Return only those lines of the listing that hold the word "rectangle".

• Dataset entries
********************

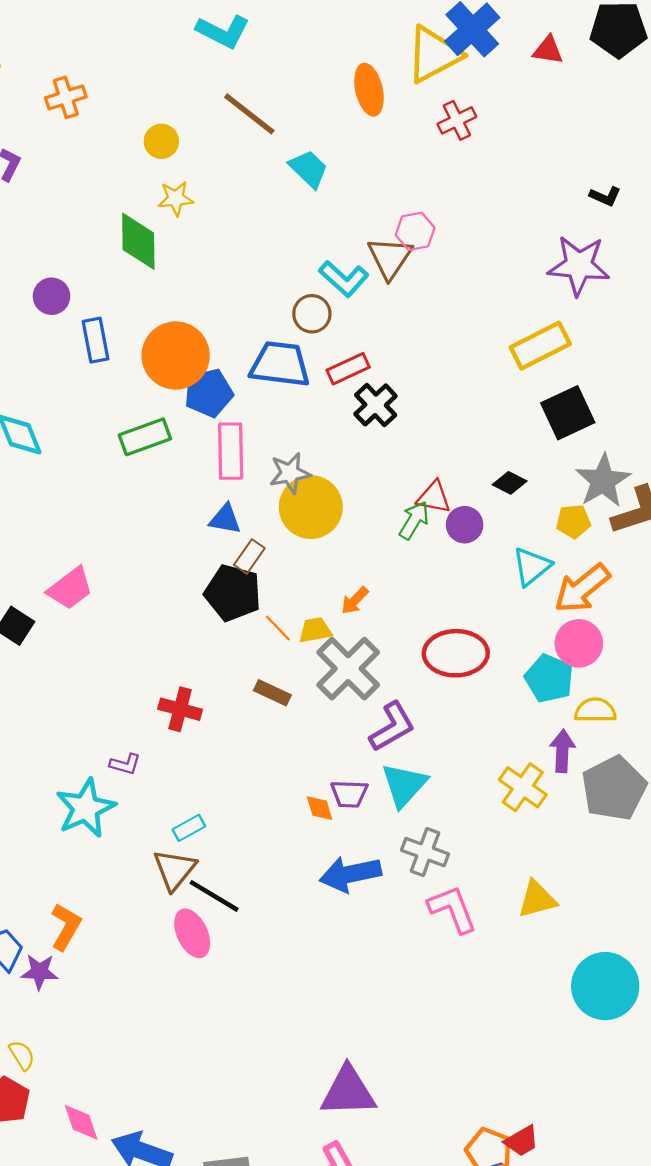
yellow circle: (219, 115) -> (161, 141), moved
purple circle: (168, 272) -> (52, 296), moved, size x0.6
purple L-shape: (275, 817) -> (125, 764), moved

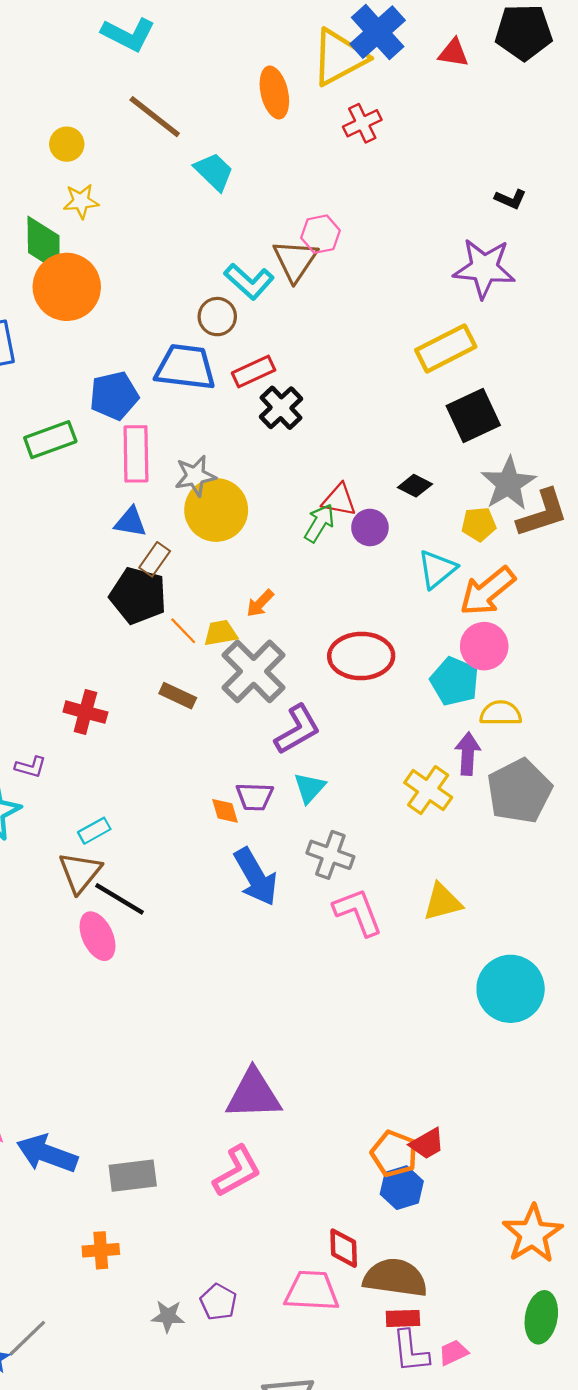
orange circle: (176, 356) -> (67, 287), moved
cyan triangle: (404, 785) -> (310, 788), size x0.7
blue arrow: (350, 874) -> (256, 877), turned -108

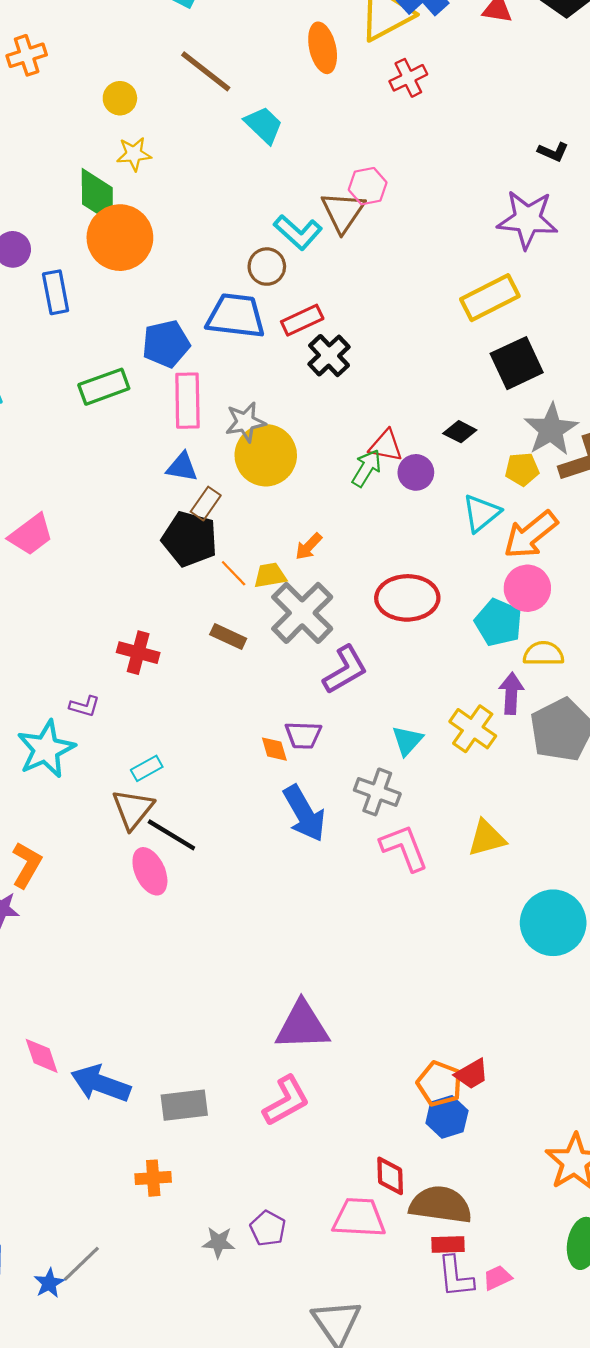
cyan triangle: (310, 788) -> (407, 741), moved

********************

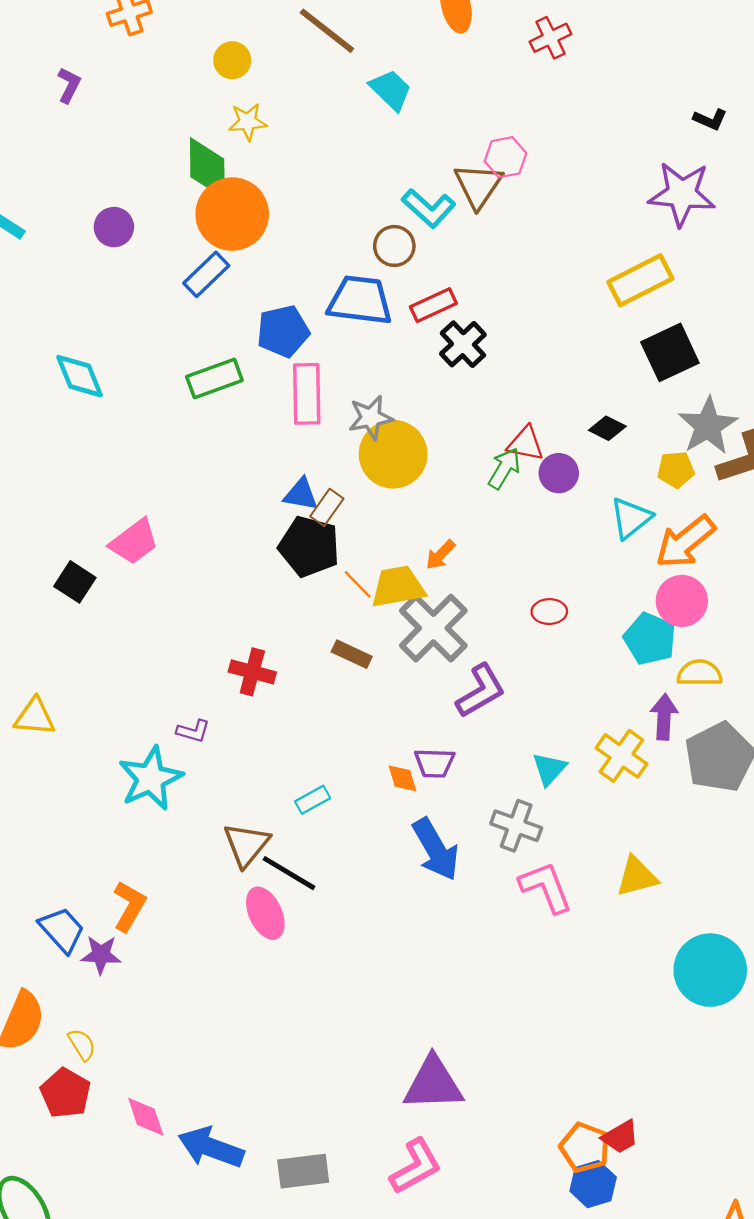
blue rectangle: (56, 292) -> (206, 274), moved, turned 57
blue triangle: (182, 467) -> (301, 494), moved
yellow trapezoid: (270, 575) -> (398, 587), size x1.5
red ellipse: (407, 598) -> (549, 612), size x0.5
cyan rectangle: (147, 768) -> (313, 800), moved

********************

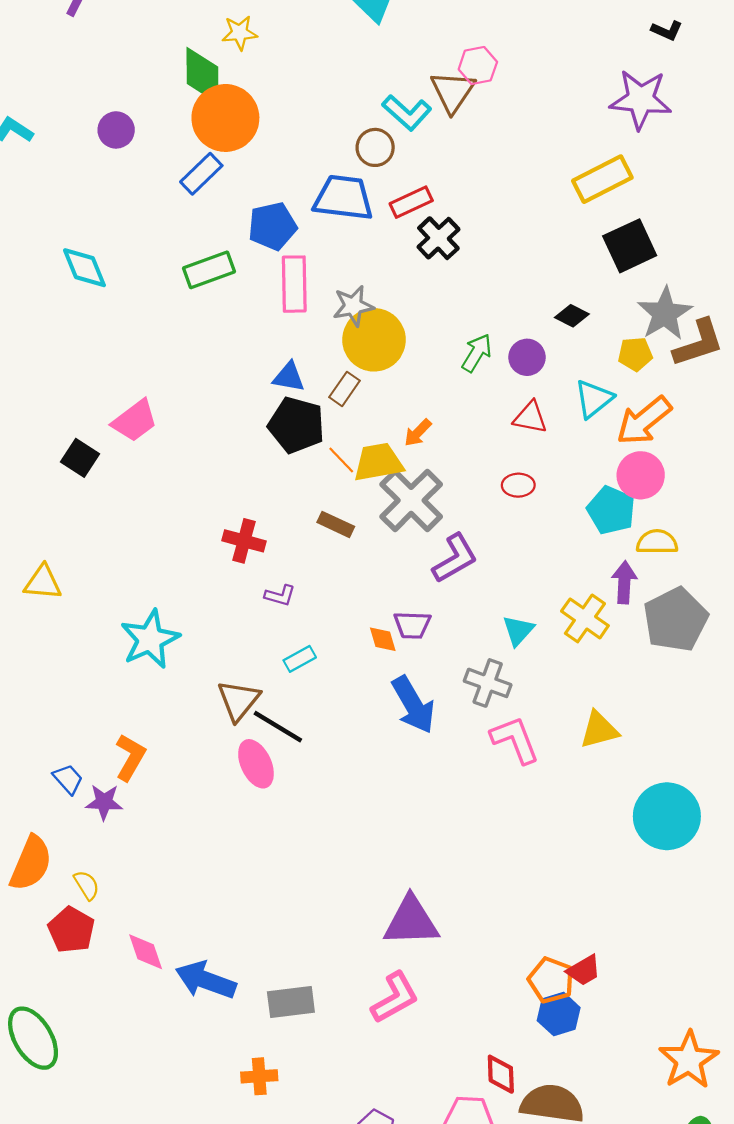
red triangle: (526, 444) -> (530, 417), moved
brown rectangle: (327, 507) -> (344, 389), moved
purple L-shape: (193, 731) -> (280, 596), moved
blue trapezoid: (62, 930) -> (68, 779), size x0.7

********************

• Solution for this task
blue rectangle: (56, 292) -> (206, 274), moved, turned 57
cyan rectangle: (147, 768) -> (313, 800), moved
brown rectangle: (327, 507) -> (344, 389), moved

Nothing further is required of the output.